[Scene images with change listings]

* * * *

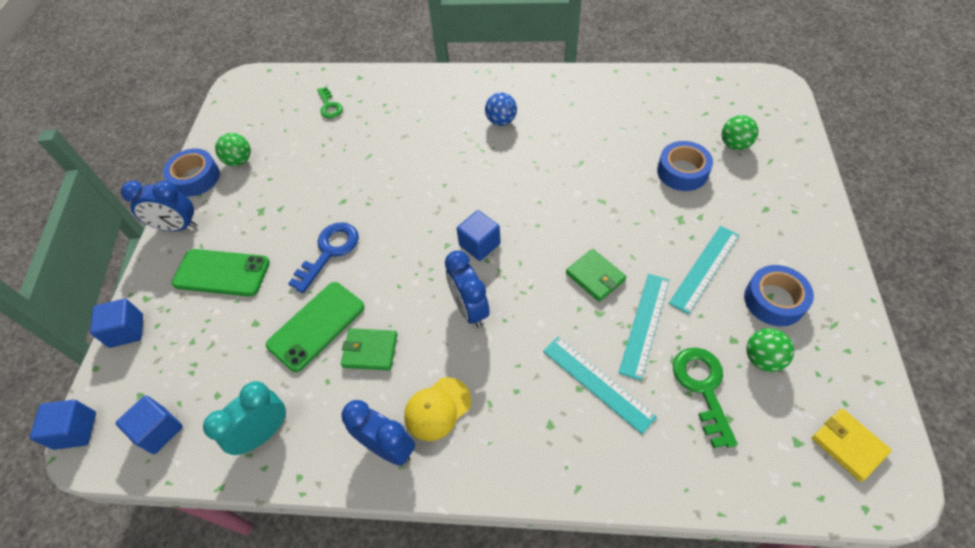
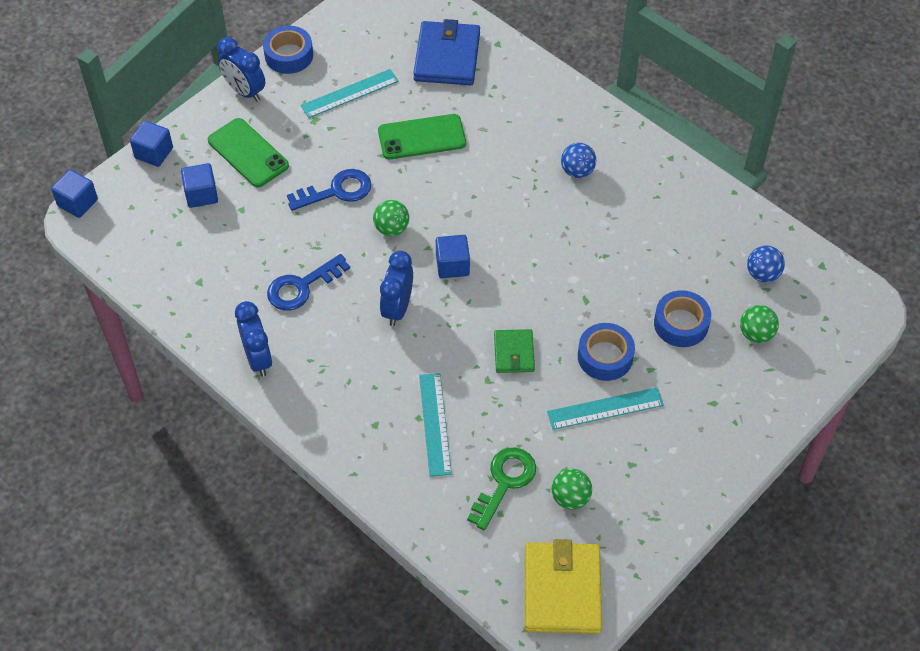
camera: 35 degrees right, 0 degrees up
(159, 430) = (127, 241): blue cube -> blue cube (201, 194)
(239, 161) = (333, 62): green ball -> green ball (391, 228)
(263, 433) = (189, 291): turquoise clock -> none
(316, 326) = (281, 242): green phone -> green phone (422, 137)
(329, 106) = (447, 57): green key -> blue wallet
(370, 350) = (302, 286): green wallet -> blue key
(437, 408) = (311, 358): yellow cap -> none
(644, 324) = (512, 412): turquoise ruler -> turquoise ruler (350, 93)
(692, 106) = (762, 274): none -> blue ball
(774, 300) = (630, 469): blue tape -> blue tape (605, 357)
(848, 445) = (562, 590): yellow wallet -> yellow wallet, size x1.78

* * * *

Required work
With the pictures left out, return each entry exactly as written.

Expected answer
camera: 35 degrees right, 0 degrees up
(159, 430) = (127, 241): blue cube -> blue cube (201, 194)
(239, 161) = (333, 62): green ball -> green ball (391, 228)
(263, 433) = (189, 291): turquoise clock -> none
(316, 326) = (281, 242): green phone -> green phone (422, 137)
(329, 106) = (447, 57): green key -> blue wallet
(370, 350) = (302, 286): green wallet -> blue key
(437, 408) = (311, 358): yellow cap -> none
(644, 324) = (512, 412): turquoise ruler -> turquoise ruler (350, 93)
(692, 106) = (762, 274): none -> blue ball
(774, 300) = (630, 469): blue tape -> blue tape (605, 357)
(848, 445) = (562, 590): yellow wallet -> yellow wallet, size x1.78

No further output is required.